**Problem to solve**. Repeat every record below exactly, but leave out any pictures.

===== Entries supplied =====

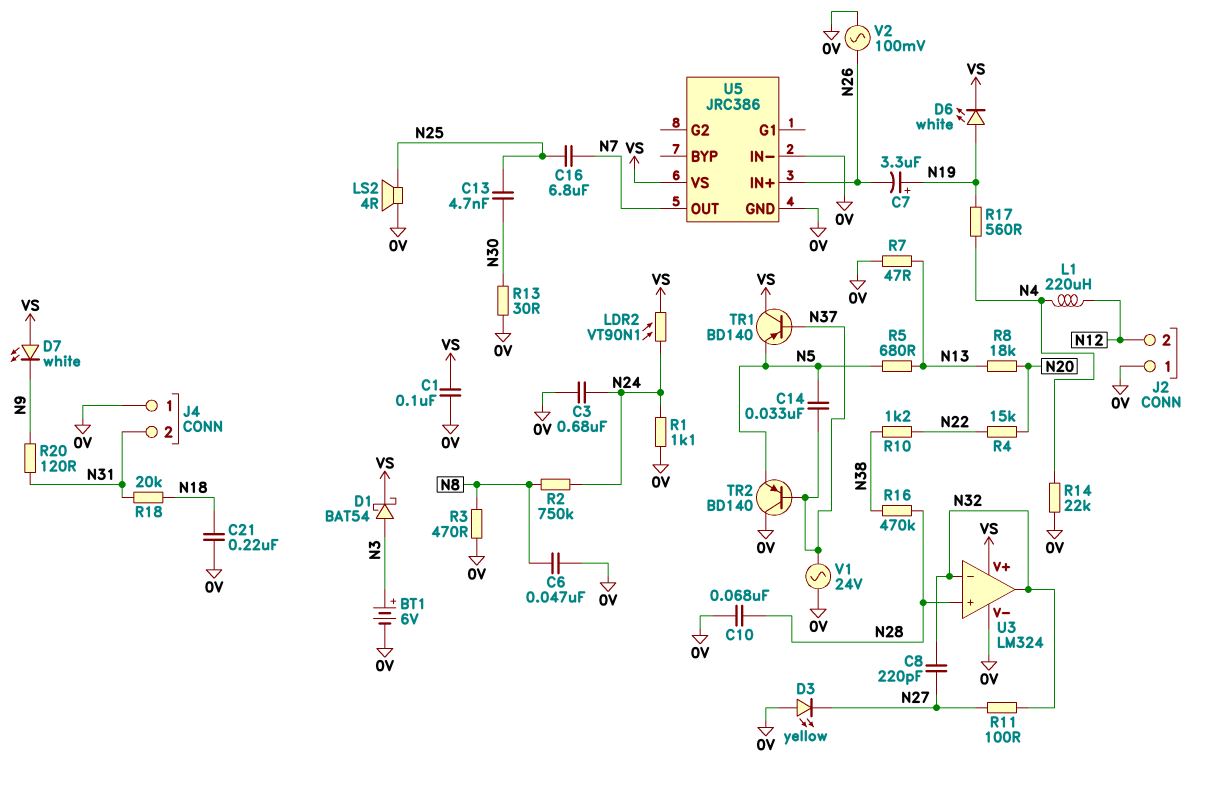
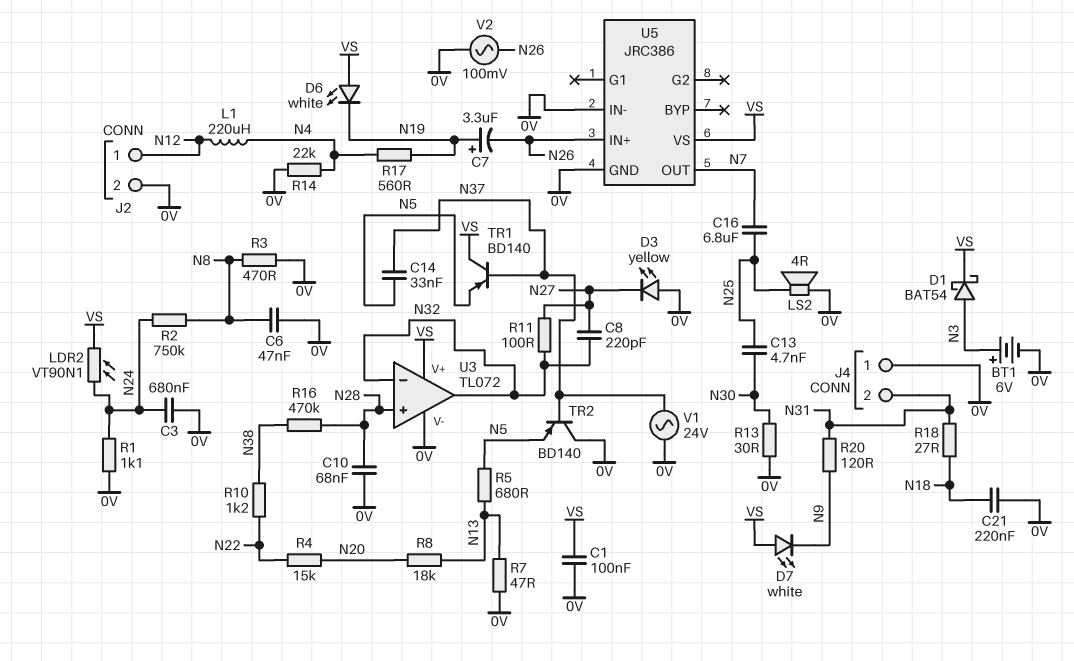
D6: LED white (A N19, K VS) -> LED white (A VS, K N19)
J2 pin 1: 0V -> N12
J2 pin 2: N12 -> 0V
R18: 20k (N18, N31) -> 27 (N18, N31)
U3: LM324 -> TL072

=====

**Answer space**.
D6: LED white (A N19, K VS) -> LED white (A VS, K N19)
J2 pin 1: 0V -> N12
J2 pin 2: N12 -> 0V
R18: 20k (N18, N31) -> 27 (N18, N31)
U3: LM324 -> TL072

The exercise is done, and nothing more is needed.